» Exercise materials
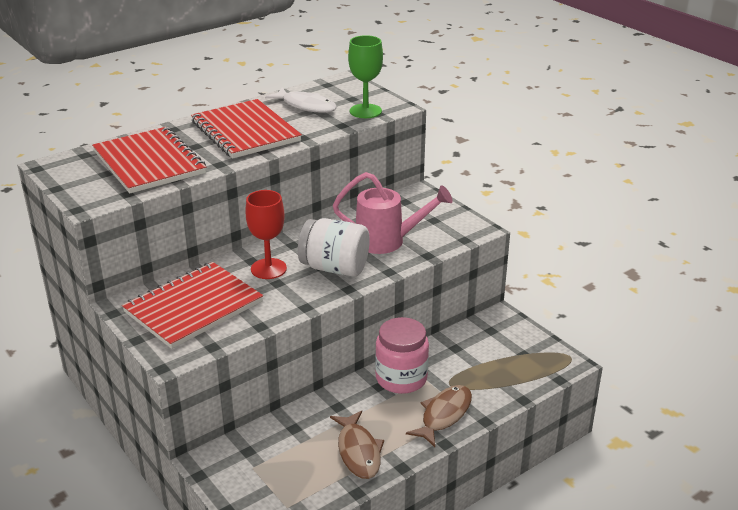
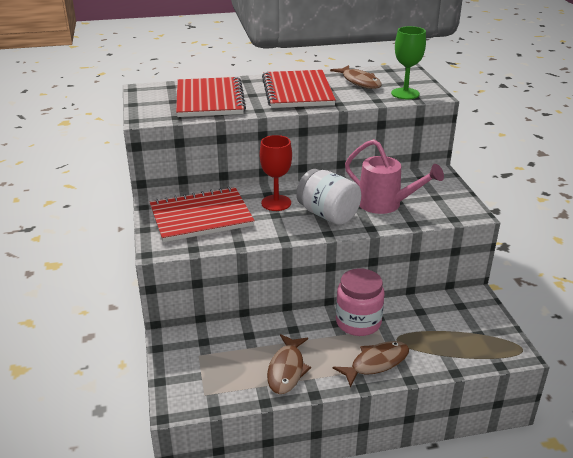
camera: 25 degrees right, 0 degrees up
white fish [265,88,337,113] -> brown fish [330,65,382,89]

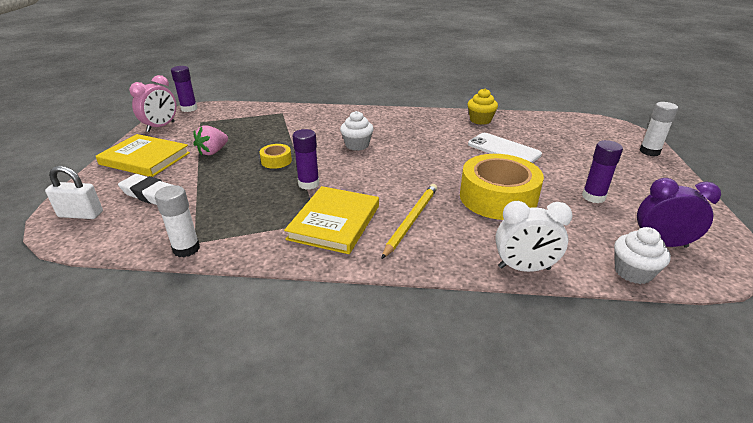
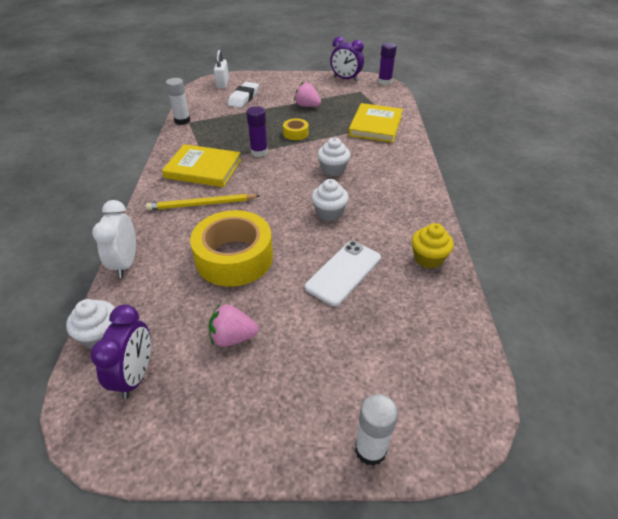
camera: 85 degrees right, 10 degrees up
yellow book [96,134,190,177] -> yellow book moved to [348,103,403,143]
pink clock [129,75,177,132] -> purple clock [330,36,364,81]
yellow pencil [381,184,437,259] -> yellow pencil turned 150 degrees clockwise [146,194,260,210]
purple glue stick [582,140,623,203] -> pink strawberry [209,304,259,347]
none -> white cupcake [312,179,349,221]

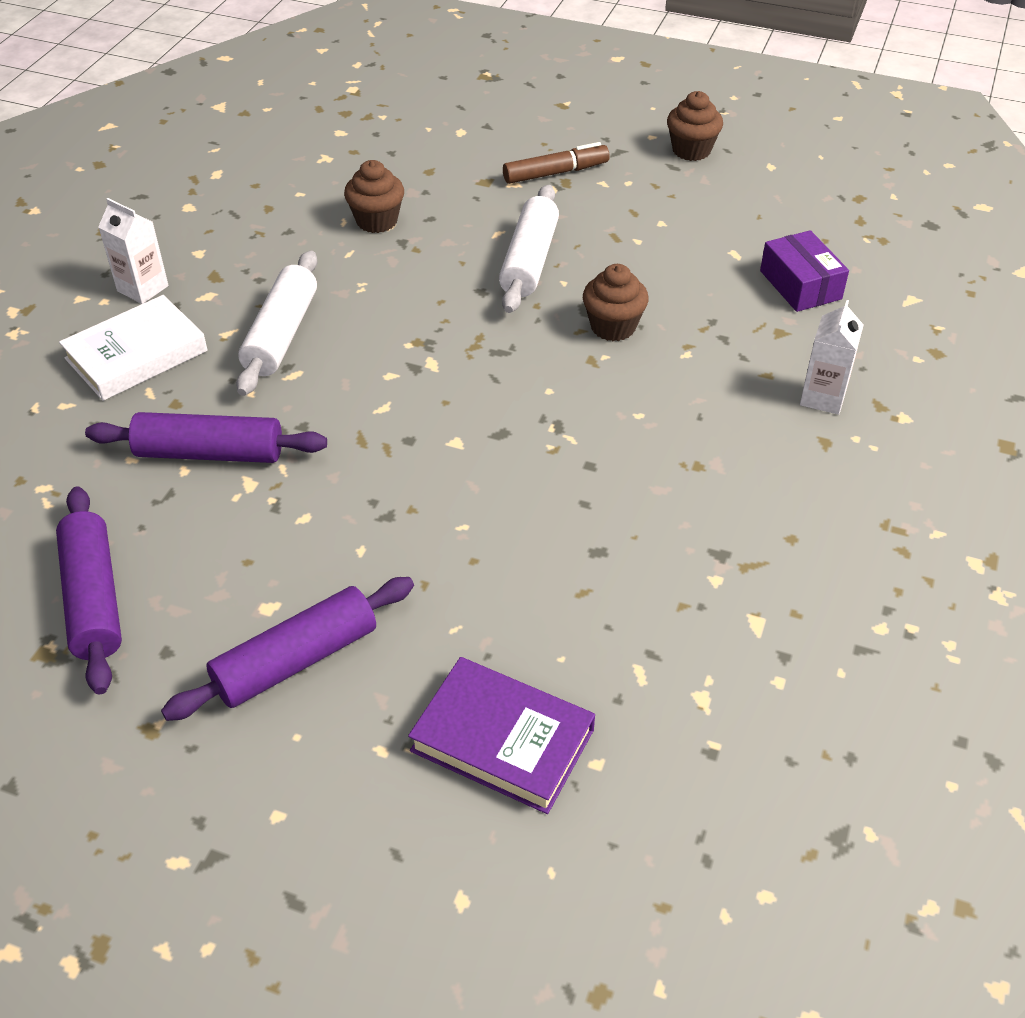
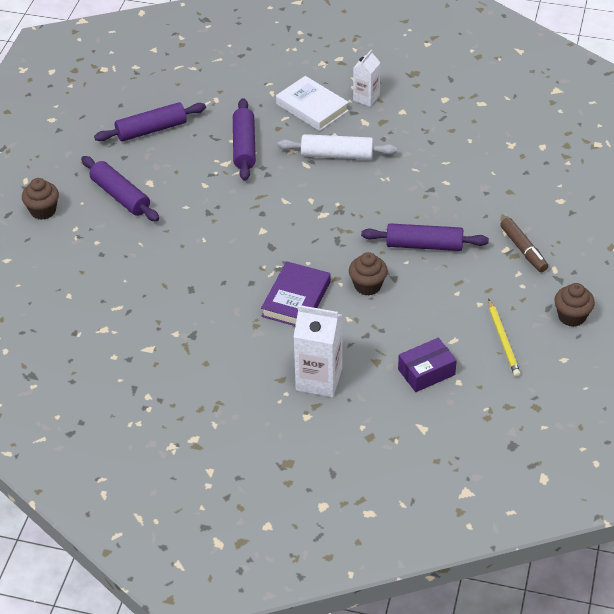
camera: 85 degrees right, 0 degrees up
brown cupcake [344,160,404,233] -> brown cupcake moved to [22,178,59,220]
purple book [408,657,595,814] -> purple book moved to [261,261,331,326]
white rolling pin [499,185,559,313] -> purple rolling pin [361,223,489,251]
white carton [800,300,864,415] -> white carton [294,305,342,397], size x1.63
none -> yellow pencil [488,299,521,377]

» Task item
Reproduce exactly the lines above from the one with "none -> white cupcake [312,179,349,221]" through the last line of the data, keeping both ends and dropping the pictures.

» Exercise solution
none -> white cupcake [312,179,349,221]

camera: 85 degrees right, 0 degrees up
brown cupcake [344,160,404,233] -> brown cupcake moved to [22,178,59,220]
purple book [408,657,595,814] -> purple book moved to [261,261,331,326]
white rolling pin [499,185,559,313] -> purple rolling pin [361,223,489,251]
white carton [800,300,864,415] -> white carton [294,305,342,397], size x1.63
none -> yellow pencil [488,299,521,377]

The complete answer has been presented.